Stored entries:

==========

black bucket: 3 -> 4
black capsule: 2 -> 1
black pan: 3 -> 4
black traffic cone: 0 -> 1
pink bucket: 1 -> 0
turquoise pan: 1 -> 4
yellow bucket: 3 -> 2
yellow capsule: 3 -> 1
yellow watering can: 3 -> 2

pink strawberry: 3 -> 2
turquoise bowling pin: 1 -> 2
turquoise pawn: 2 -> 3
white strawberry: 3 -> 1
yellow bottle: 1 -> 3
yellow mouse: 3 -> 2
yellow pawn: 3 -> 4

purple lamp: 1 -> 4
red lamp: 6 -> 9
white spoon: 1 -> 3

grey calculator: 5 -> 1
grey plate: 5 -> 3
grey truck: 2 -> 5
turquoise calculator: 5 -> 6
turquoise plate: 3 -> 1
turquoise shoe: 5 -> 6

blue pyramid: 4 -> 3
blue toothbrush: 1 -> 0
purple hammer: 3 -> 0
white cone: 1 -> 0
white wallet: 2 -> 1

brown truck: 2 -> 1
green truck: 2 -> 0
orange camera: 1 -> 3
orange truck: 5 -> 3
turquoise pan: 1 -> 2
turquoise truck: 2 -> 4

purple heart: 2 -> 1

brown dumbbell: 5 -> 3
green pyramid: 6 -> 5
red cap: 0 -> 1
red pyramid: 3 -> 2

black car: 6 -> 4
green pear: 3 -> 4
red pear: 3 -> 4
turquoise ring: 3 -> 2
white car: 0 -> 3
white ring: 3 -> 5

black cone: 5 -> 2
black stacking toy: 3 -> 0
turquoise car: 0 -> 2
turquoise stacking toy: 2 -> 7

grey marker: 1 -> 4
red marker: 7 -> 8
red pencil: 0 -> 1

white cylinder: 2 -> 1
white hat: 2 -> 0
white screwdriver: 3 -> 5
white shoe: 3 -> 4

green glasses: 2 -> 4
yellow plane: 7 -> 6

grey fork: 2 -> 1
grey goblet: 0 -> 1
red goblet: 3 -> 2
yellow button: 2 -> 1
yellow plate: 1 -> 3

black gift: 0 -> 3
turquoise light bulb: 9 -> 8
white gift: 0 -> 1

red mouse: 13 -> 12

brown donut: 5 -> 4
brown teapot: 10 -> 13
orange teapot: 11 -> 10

==========

## Prompt
Set down exactly the lines of the data above, beginning with the line that has "yellow bottle: 1 -> 3" and ending with the line that has "turquoise pan: 1 -> 2", and no others.

## Answer box
yellow bottle: 1 -> 3
yellow mouse: 3 -> 2
yellow pawn: 3 -> 4

purple lamp: 1 -> 4
red lamp: 6 -> 9
white spoon: 1 -> 3

grey calculator: 5 -> 1
grey plate: 5 -> 3
grey truck: 2 -> 5
turquoise calculator: 5 -> 6
turquoise plate: 3 -> 1
turquoise shoe: 5 -> 6

blue pyramid: 4 -> 3
blue toothbrush: 1 -> 0
purple hammer: 3 -> 0
white cone: 1 -> 0
white wallet: 2 -> 1

brown truck: 2 -> 1
green truck: 2 -> 0
orange camera: 1 -> 3
orange truck: 5 -> 3
turquoise pan: 1 -> 2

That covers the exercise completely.